** Records supplied **

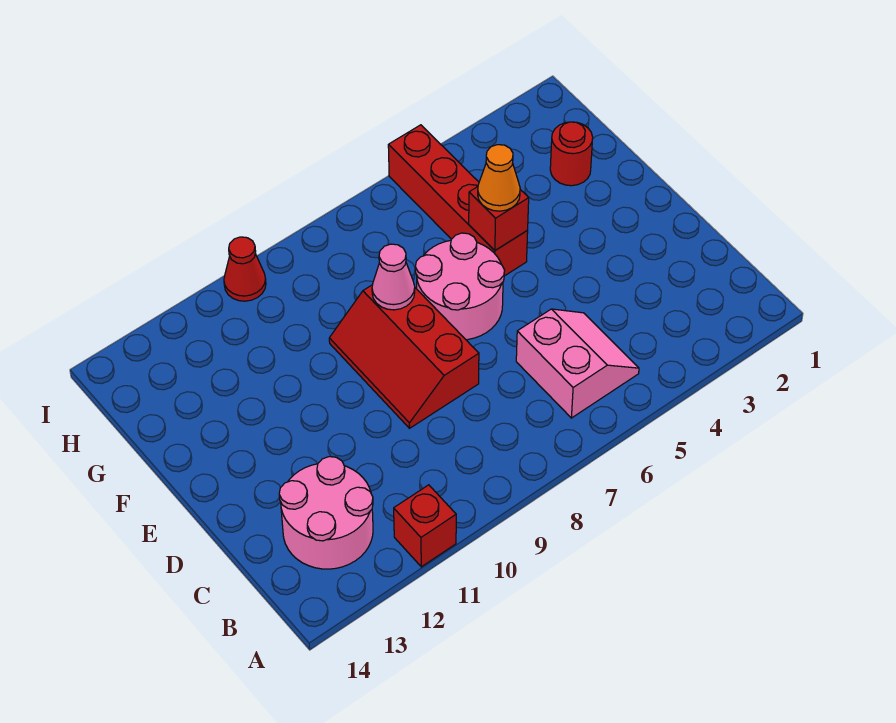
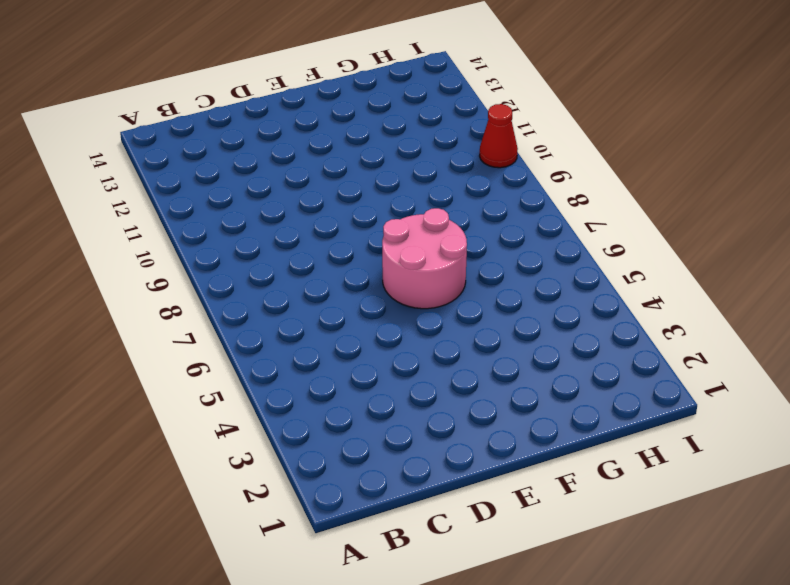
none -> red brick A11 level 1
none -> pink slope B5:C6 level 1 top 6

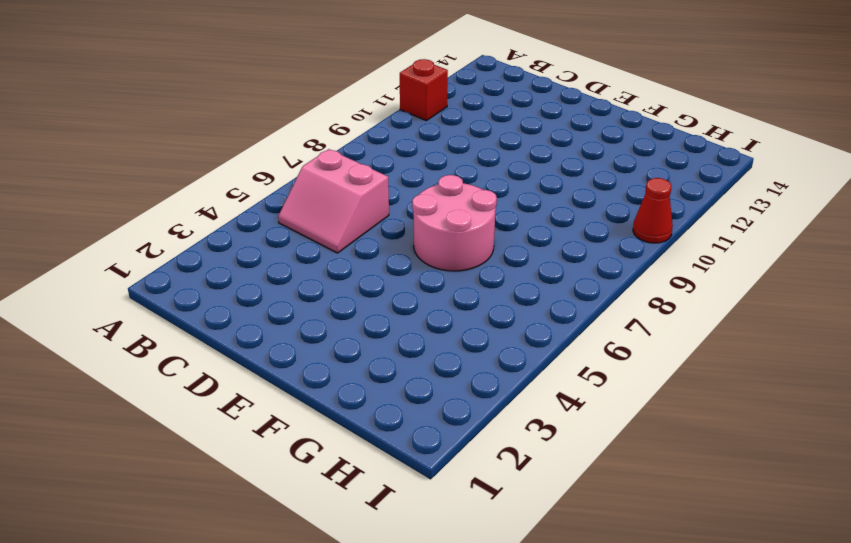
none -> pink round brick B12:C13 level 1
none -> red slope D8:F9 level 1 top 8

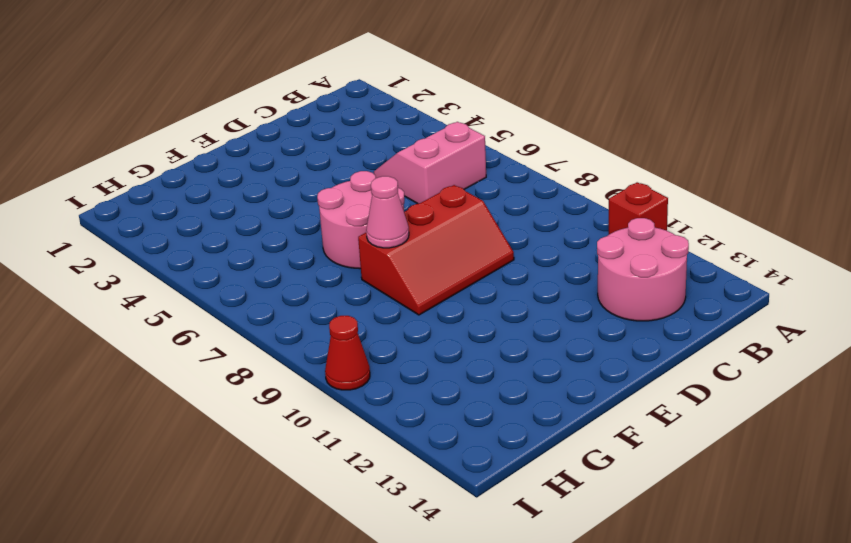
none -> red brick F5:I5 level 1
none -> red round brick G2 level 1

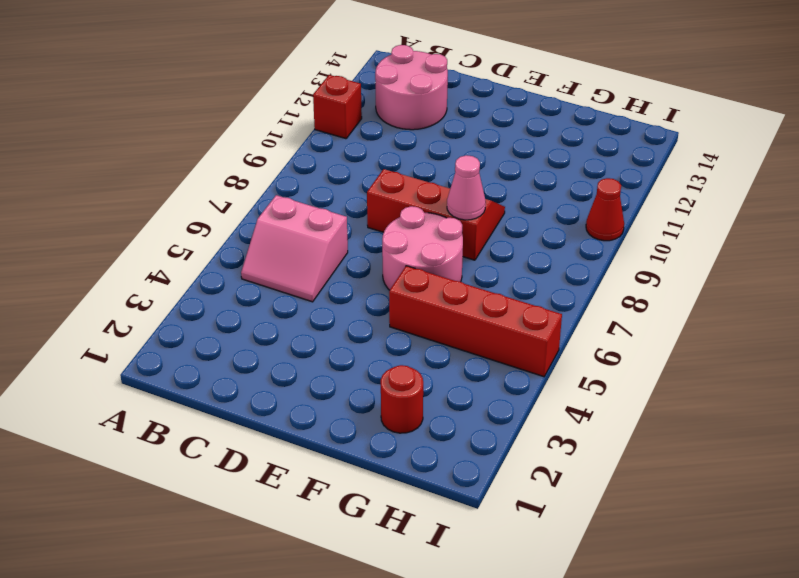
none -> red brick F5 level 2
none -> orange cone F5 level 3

--

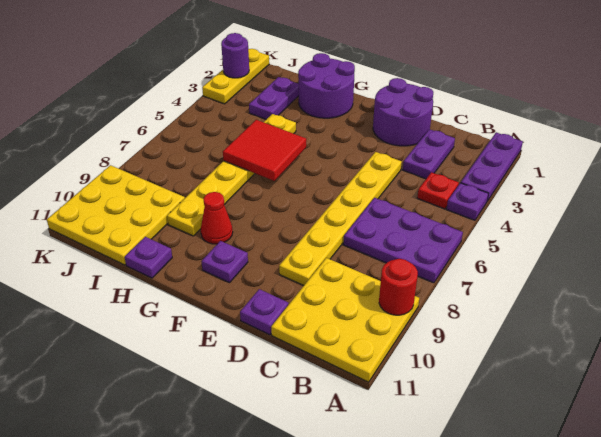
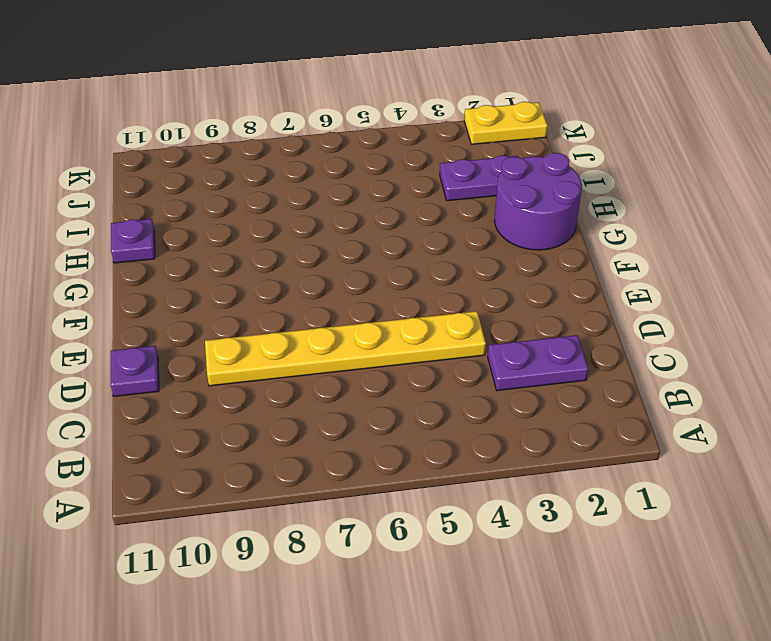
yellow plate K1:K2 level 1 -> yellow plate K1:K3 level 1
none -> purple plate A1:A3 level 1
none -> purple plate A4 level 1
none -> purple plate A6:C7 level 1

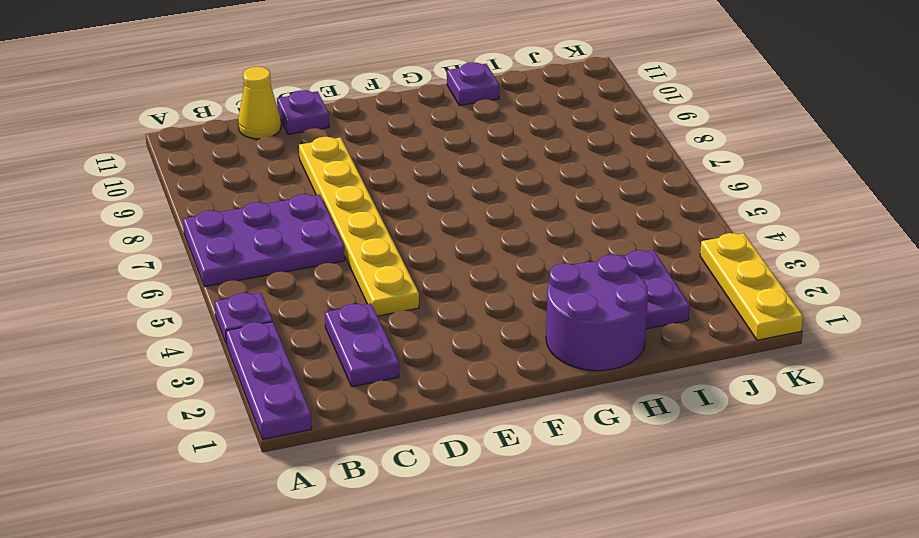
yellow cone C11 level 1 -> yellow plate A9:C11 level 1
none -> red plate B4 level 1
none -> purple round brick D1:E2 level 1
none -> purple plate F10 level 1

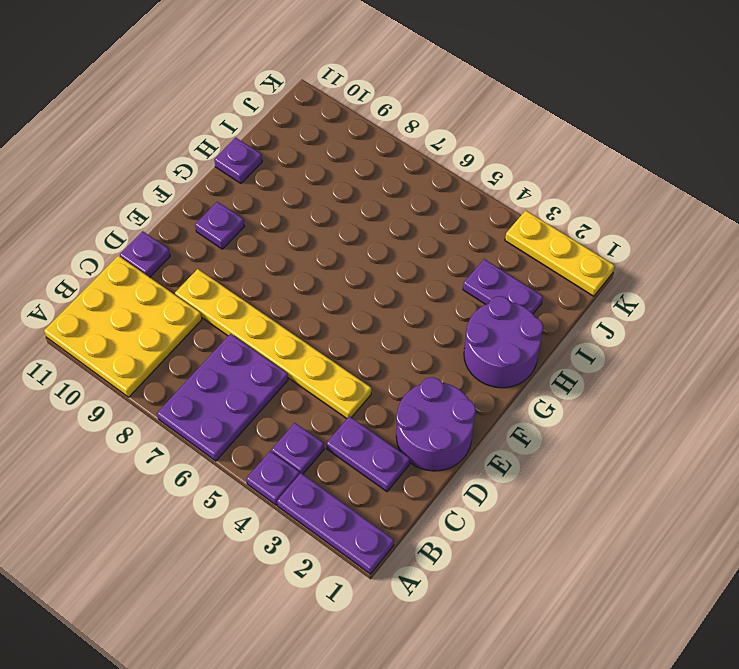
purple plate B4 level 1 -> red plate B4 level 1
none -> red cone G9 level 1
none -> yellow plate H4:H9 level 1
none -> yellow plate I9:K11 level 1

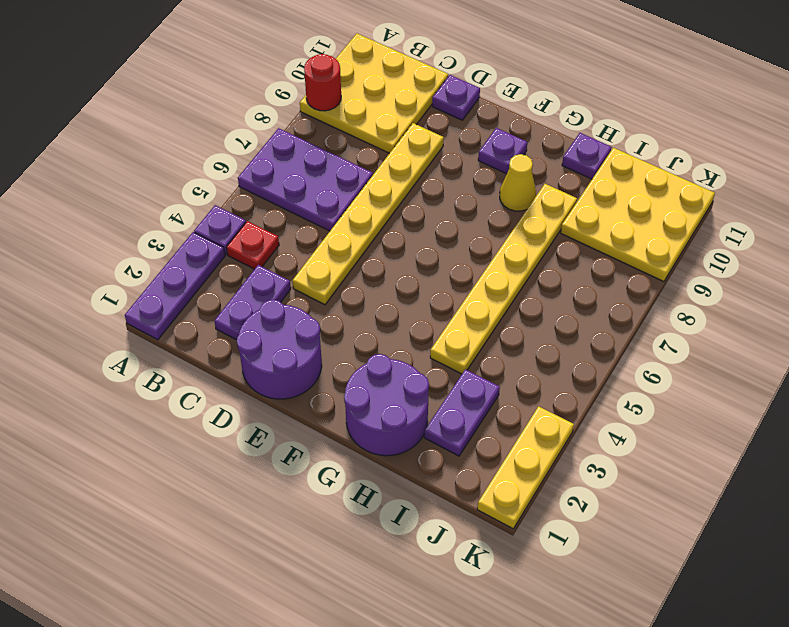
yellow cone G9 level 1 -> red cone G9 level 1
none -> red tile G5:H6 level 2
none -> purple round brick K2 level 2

==

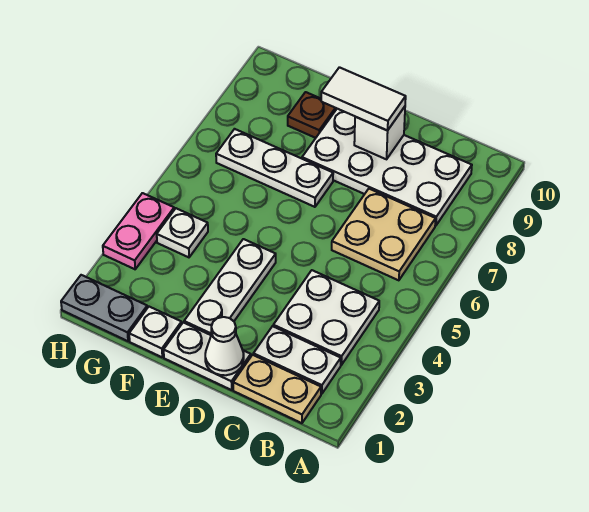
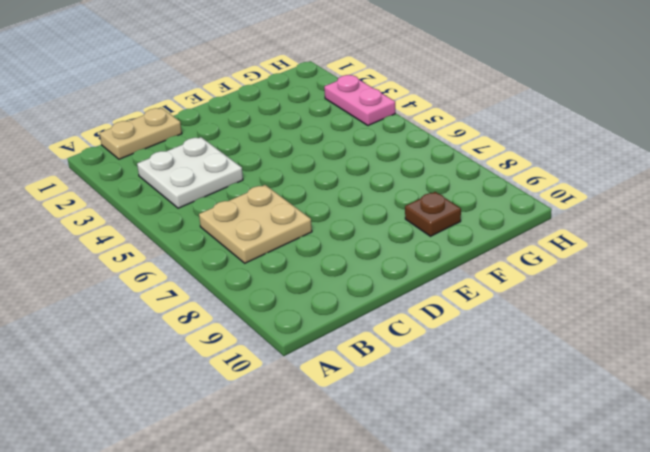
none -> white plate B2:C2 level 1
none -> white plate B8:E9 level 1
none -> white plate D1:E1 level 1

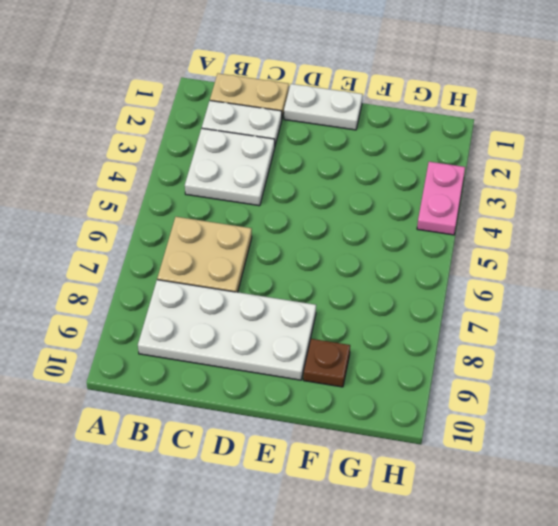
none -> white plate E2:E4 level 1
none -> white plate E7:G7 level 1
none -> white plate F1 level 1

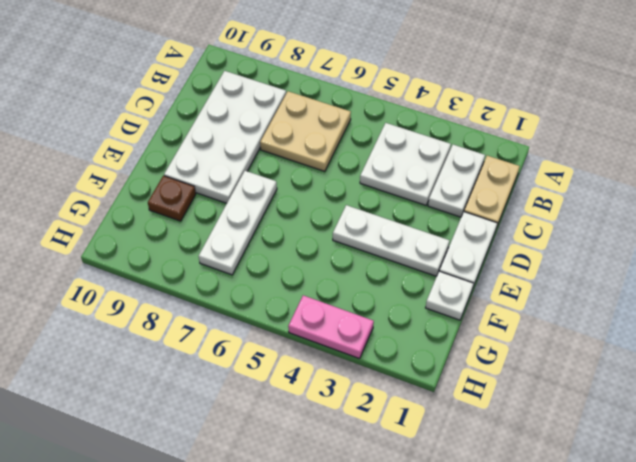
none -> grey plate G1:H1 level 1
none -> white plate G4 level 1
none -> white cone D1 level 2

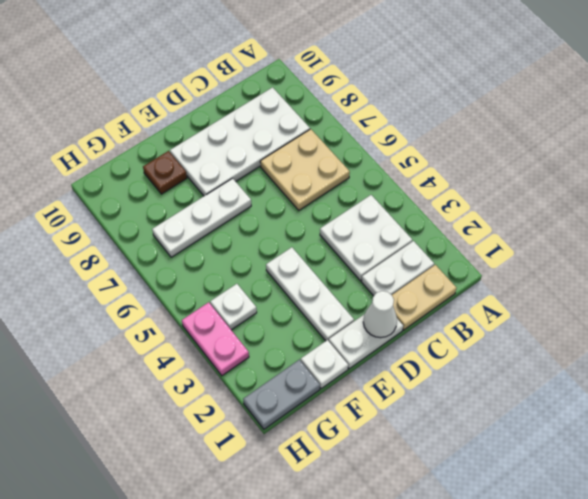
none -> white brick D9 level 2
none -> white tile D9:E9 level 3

** What is required **
Look above for the line with "none -> red brick A11 level 1", then print it and each line after it down to and including the line with "none -> orange cone F5 level 3". Leave out the pictures and keep the wording exact.

** Output for this task **
none -> red brick A11 level 1
none -> pink slope B5:C6 level 1 top 6

none -> pink round brick B12:C13 level 1
none -> red slope D8:F9 level 1 top 8

none -> red brick F5:I5 level 1
none -> red round brick G2 level 1

none -> red brick F5 level 2
none -> orange cone F5 level 3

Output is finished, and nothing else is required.